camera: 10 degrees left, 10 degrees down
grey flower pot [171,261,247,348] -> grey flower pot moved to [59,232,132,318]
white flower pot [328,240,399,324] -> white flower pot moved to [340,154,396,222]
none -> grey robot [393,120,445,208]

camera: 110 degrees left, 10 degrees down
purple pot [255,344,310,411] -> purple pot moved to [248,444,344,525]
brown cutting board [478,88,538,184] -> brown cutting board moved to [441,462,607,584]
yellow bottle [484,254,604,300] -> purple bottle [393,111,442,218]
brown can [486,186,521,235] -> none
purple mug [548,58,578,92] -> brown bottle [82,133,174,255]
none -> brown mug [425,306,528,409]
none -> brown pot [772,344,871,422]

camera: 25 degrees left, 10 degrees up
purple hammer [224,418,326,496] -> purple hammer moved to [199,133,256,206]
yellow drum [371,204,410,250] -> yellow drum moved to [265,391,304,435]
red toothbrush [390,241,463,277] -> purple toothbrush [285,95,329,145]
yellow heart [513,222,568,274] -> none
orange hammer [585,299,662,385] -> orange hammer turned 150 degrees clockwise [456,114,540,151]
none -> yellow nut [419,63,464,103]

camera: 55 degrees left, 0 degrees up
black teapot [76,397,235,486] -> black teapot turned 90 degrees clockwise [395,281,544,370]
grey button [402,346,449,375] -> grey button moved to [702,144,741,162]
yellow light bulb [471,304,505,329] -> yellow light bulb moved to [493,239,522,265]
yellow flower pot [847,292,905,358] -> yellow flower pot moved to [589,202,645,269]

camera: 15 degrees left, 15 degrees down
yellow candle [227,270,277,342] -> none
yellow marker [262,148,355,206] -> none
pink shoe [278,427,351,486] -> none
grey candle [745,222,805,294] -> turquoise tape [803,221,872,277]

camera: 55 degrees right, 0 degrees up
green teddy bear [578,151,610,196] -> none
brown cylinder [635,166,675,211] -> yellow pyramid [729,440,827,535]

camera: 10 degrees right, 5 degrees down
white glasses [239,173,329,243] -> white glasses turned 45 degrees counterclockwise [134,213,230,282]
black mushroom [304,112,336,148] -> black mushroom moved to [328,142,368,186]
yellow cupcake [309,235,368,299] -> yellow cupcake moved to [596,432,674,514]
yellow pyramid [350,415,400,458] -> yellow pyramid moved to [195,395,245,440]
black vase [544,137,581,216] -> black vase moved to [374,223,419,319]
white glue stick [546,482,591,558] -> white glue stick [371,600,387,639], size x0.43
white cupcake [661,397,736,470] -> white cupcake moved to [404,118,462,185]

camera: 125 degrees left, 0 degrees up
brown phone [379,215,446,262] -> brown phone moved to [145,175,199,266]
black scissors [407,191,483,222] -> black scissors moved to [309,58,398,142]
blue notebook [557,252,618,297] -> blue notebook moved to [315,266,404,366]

TASK → The answer must be one number: how many lines in the records above contain "pyramid".

TASK OUTPUT → 2